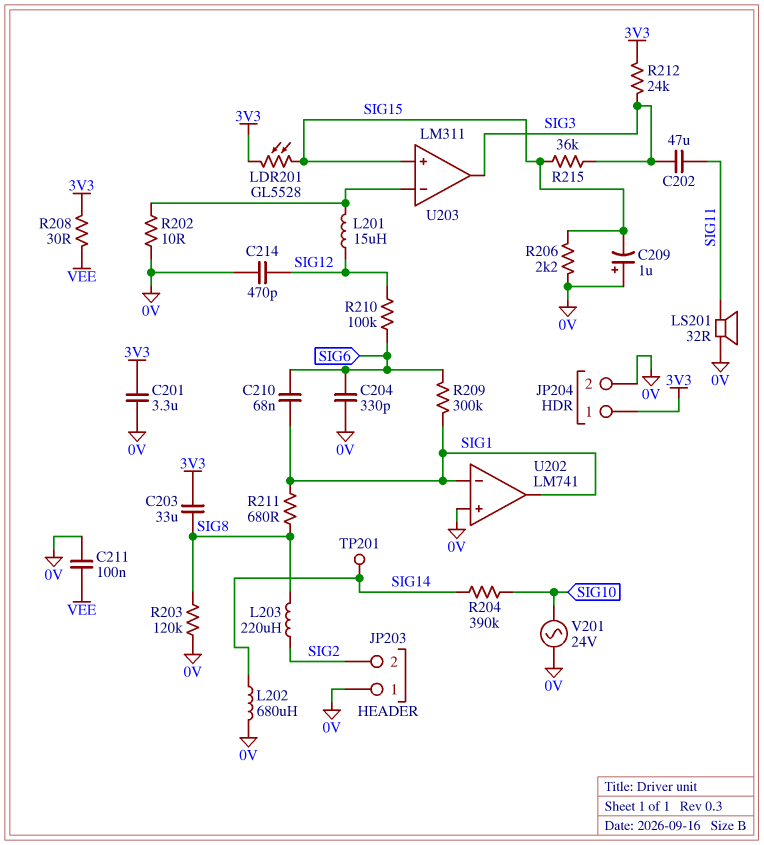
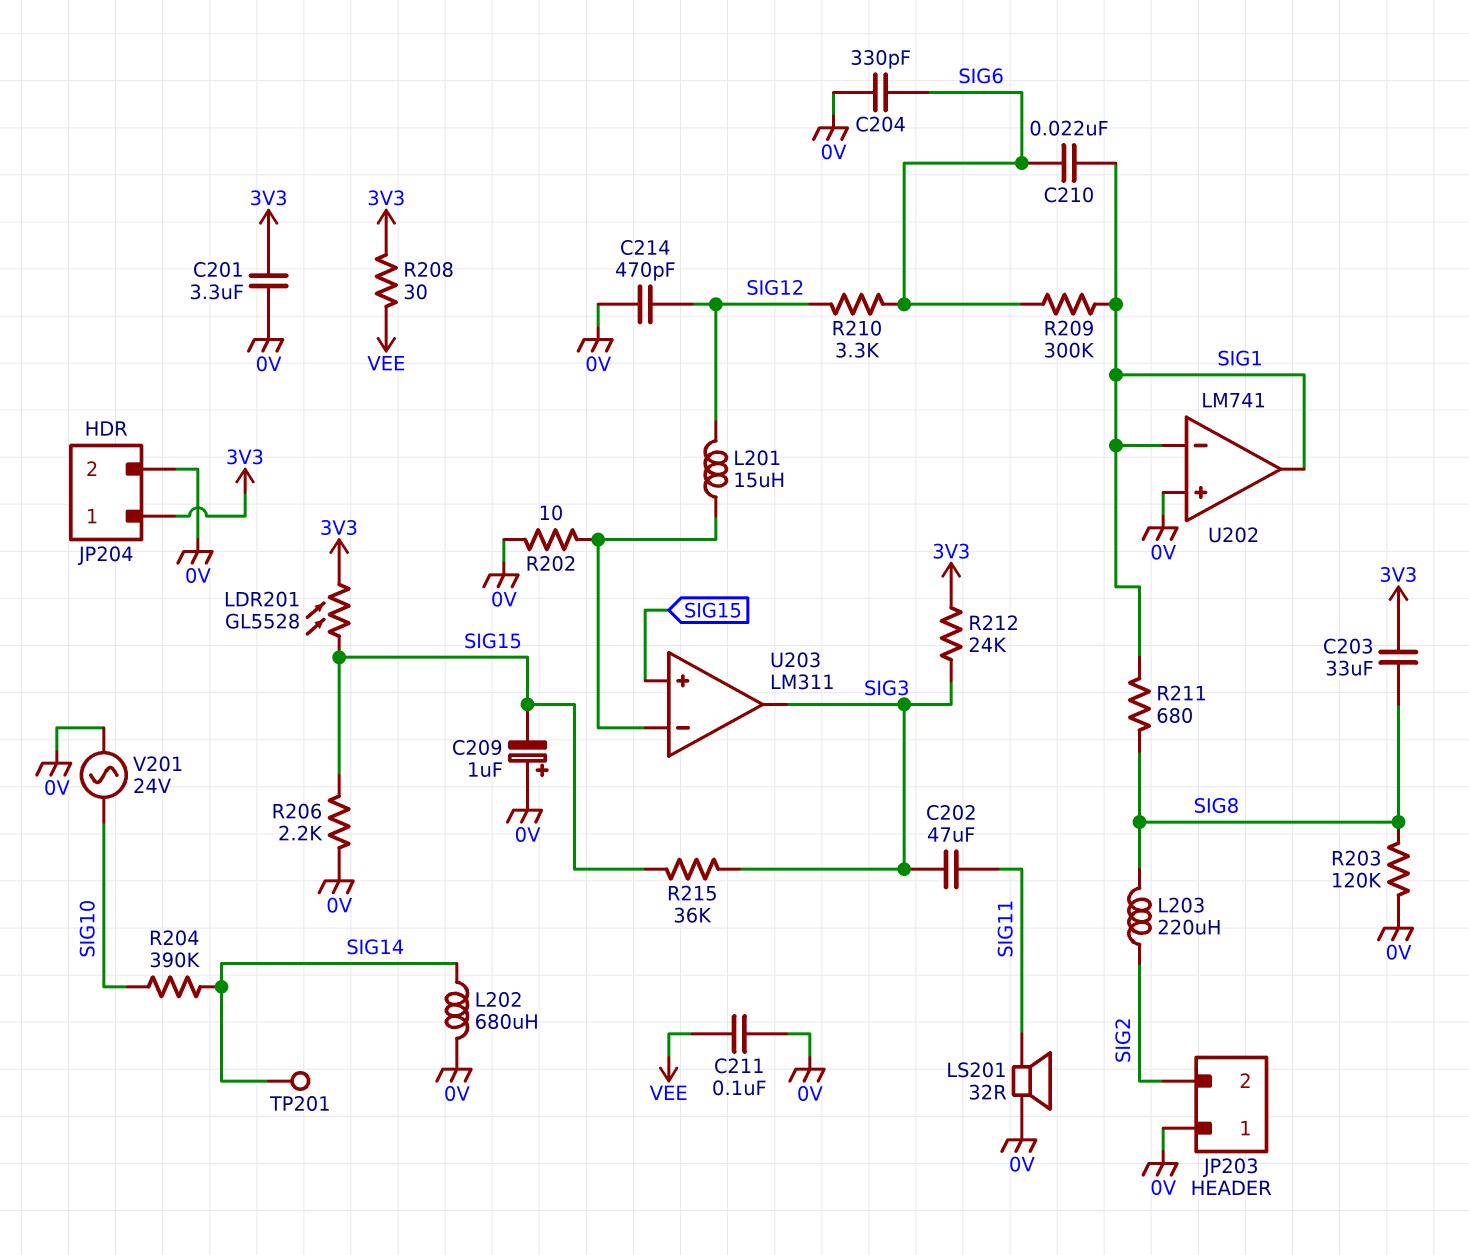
C210: 68nF (SIG1, SIG6) -> 22nF (SIG1, SIG6)
R210: 100k (SIG6, SIG12) -> 3.3k (SIG6, SIG12)

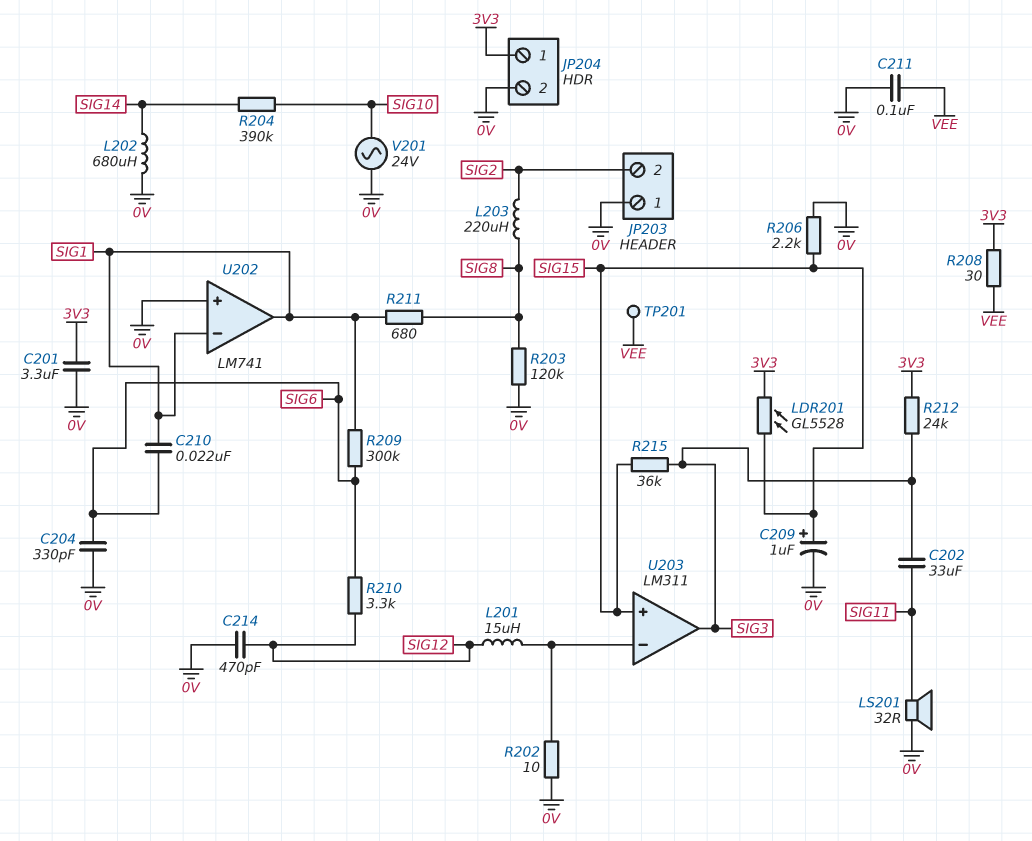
C202: 47uF (SIG3, SIG11) -> 33uF (SIG3, SIG11)
C203: 33uF (3V3, SIG8) -> none
C209: 1uF (plus 0V, minus SIG15) -> 1uF (plus SIG15, minus 0V)
TP201: test point (SIG14) -> test point (VEE)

◇ ◇ ◇ ◇ ◇

* _ACTIVITY_: Everything from the line containing "C202: 47uF (SIG3, SIG11)" to the last line of the entries above should be quoted exactly, and only that.

* _EXPECTED ANSWER_:
C202: 47uF (SIG3, SIG11) -> 33uF (SIG3, SIG11)
C203: 33uF (3V3, SIG8) -> none
C209: 1uF (plus 0V, minus SIG15) -> 1uF (plus SIG15, minus 0V)
TP201: test point (SIG14) -> test point (VEE)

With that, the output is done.